Provided records Start Marker

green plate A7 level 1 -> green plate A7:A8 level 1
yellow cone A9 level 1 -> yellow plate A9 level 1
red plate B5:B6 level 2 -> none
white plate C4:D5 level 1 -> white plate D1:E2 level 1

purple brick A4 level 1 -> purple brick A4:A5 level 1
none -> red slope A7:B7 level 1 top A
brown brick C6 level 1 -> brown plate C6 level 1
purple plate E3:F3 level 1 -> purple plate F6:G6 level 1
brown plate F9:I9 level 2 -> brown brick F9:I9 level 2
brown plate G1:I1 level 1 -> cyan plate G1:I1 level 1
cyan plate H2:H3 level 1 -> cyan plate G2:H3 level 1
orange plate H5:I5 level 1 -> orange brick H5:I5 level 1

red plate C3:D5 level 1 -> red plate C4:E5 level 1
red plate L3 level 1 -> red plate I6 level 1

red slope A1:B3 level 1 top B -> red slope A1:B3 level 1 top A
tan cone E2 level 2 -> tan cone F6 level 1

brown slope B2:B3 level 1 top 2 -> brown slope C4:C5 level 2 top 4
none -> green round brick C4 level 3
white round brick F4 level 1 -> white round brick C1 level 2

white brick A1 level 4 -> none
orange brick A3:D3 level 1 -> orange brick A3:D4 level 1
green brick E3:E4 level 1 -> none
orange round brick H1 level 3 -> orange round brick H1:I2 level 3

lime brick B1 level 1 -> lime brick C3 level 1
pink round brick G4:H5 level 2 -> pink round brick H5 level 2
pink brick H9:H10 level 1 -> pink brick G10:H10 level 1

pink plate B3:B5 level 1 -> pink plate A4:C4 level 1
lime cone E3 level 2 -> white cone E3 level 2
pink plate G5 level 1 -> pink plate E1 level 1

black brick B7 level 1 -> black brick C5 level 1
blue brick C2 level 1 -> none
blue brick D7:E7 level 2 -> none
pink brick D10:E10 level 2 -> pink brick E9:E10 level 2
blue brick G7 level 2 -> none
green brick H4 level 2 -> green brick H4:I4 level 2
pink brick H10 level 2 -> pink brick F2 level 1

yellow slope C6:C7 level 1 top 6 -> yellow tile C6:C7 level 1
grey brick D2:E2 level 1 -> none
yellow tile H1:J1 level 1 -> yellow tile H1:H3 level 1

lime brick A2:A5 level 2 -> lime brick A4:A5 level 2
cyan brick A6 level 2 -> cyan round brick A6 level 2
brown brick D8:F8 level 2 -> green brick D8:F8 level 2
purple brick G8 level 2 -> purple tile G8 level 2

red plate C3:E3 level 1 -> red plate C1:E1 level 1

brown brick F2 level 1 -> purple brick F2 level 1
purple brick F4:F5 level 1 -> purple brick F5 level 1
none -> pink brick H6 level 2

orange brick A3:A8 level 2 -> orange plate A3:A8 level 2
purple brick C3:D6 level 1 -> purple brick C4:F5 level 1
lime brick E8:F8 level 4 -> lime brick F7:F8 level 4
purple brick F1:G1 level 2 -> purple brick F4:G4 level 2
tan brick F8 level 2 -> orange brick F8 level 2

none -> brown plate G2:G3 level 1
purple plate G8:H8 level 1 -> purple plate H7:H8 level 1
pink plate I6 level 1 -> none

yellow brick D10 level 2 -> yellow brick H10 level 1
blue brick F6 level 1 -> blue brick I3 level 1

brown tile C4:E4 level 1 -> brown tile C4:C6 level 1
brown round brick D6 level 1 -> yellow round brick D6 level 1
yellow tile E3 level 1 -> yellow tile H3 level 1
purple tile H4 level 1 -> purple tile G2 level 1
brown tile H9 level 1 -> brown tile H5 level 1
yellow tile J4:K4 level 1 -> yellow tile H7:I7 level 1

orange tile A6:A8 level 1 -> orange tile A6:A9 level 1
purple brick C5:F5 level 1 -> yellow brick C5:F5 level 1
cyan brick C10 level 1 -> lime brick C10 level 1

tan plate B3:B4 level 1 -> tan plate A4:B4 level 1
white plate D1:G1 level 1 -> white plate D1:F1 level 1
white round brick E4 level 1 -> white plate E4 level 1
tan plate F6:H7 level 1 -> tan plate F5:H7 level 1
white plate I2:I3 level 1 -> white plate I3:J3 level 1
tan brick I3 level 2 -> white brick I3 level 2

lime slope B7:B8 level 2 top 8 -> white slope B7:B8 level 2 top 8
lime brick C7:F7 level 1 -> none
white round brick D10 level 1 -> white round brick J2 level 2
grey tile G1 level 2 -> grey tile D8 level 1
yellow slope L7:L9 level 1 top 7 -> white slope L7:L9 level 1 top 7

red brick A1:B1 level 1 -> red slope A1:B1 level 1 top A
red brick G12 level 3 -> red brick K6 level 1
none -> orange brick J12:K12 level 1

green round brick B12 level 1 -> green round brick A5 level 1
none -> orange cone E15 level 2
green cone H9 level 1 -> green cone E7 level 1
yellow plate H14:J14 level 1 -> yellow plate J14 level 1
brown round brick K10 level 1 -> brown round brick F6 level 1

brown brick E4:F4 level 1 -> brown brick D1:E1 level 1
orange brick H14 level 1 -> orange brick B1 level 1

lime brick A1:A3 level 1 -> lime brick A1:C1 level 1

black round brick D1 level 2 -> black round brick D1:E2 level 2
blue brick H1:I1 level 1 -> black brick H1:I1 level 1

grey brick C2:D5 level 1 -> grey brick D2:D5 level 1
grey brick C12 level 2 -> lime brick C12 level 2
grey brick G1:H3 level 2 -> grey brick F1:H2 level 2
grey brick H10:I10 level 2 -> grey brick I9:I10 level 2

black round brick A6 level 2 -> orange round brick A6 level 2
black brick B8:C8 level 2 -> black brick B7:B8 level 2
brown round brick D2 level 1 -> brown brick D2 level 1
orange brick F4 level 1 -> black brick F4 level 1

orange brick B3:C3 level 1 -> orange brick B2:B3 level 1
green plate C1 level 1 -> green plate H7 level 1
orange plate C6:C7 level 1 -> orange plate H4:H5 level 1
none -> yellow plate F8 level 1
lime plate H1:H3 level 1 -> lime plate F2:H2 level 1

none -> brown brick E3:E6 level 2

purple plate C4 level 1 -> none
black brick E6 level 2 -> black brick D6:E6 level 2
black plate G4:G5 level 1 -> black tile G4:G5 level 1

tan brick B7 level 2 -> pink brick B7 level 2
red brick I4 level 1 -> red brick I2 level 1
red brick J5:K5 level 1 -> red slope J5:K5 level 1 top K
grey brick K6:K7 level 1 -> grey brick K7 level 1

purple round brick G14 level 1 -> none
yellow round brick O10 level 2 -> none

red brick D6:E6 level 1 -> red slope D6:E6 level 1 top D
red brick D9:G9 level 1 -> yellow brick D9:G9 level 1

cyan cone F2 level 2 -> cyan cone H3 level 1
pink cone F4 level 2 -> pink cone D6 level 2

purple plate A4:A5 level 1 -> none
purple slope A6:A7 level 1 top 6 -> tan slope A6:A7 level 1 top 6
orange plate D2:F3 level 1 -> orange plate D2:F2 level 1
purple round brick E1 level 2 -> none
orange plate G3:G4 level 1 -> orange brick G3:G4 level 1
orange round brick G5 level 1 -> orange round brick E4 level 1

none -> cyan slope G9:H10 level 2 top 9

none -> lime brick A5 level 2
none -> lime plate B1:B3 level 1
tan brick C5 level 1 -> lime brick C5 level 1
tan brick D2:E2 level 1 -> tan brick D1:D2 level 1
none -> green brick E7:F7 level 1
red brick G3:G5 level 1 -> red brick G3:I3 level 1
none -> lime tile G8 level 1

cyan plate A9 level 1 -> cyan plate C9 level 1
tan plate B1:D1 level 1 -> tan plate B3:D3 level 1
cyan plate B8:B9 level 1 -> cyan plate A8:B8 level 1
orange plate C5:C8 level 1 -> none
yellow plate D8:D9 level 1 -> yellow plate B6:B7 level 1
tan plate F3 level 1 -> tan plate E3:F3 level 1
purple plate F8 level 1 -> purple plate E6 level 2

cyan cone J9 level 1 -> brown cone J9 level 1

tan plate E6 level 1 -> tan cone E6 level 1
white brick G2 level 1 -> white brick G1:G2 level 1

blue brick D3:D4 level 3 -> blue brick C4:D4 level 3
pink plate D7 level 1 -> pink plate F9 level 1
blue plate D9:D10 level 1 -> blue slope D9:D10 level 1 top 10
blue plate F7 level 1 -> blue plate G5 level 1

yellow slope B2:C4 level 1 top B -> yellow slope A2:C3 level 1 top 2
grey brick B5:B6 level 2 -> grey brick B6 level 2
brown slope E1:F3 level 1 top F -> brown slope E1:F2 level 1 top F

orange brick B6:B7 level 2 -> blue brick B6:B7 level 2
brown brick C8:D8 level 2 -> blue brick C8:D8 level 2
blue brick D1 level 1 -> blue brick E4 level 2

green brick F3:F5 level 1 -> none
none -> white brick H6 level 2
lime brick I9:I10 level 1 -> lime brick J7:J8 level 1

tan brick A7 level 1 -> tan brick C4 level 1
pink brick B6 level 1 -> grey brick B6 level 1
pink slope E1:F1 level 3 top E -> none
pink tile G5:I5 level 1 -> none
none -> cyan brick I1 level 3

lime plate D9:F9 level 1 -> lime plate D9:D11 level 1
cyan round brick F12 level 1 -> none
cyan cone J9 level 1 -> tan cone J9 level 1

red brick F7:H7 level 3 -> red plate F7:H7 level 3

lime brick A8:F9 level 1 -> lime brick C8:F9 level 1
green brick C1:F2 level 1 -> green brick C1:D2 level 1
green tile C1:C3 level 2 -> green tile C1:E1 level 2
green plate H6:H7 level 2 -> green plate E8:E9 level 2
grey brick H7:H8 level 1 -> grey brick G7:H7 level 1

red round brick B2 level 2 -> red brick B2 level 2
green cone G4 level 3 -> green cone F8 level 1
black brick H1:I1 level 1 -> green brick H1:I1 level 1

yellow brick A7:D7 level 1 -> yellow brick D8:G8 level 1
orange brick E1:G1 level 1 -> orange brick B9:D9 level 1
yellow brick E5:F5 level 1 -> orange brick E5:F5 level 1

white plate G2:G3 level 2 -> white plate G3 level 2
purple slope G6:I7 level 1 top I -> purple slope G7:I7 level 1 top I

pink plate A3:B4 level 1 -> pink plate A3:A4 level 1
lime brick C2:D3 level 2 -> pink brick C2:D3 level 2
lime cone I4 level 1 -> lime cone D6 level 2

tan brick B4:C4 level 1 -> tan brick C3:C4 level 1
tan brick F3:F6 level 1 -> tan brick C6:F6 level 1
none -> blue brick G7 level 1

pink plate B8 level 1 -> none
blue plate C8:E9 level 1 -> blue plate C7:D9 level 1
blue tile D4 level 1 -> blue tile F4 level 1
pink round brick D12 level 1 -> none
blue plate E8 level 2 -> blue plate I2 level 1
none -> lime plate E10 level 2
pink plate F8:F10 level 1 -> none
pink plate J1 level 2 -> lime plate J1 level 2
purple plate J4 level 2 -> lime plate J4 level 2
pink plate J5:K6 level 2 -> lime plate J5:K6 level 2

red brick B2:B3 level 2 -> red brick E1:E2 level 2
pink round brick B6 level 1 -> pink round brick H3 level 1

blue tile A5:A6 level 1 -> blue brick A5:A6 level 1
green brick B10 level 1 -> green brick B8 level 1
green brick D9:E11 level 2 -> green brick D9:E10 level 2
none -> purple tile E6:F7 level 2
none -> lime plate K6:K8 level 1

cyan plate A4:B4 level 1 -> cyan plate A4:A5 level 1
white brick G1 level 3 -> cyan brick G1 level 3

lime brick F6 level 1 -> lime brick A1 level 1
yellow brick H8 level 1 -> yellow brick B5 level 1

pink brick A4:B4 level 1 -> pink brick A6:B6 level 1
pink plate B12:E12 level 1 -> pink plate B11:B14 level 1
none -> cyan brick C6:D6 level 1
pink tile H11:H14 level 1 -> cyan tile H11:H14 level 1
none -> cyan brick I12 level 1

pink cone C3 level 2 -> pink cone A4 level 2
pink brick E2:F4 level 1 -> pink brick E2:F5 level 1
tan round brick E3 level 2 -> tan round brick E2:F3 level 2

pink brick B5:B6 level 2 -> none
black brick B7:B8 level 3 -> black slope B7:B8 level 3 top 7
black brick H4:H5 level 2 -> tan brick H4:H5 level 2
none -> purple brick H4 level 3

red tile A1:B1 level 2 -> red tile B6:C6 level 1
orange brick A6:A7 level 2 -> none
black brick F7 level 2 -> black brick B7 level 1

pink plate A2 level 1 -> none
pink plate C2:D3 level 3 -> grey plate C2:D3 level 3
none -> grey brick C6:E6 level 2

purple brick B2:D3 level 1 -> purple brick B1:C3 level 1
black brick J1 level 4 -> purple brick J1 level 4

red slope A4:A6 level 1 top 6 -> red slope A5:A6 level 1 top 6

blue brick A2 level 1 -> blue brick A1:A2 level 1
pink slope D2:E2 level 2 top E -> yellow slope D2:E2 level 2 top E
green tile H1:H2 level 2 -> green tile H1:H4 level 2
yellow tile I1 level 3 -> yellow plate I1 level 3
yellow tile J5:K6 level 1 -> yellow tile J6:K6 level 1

Provided records End Marker

Prompt:
Only one stretch of the records above is wanted: the lines between the one holding "black round brick D1 level" and the one holding "lime plate H1:H3", inclusive, reproduced exactly.

Solution to this task:
black round brick D1 level 2 -> black round brick D1:E2 level 2
blue brick H1:I1 level 1 -> black brick H1:I1 level 1

grey brick C2:D5 level 1 -> grey brick D2:D5 level 1
grey brick C12 level 2 -> lime brick C12 level 2
grey brick G1:H3 level 2 -> grey brick F1:H2 level 2
grey brick H10:I10 level 2 -> grey brick I9:I10 level 2

black round brick A6 level 2 -> orange round brick A6 level 2
black brick B8:C8 level 2 -> black brick B7:B8 level 2
brown round brick D2 level 1 -> brown brick D2 level 1
orange brick F4 level 1 -> black brick F4 level 1

orange brick B3:C3 level 1 -> orange brick B2:B3 level 1
green plate C1 level 1 -> green plate H7 level 1
orange plate C6:C7 level 1 -> orange plate H4:H5 level 1
none -> yellow plate F8 level 1
lime plate H1:H3 level 1 -> lime plate F2:H2 level 1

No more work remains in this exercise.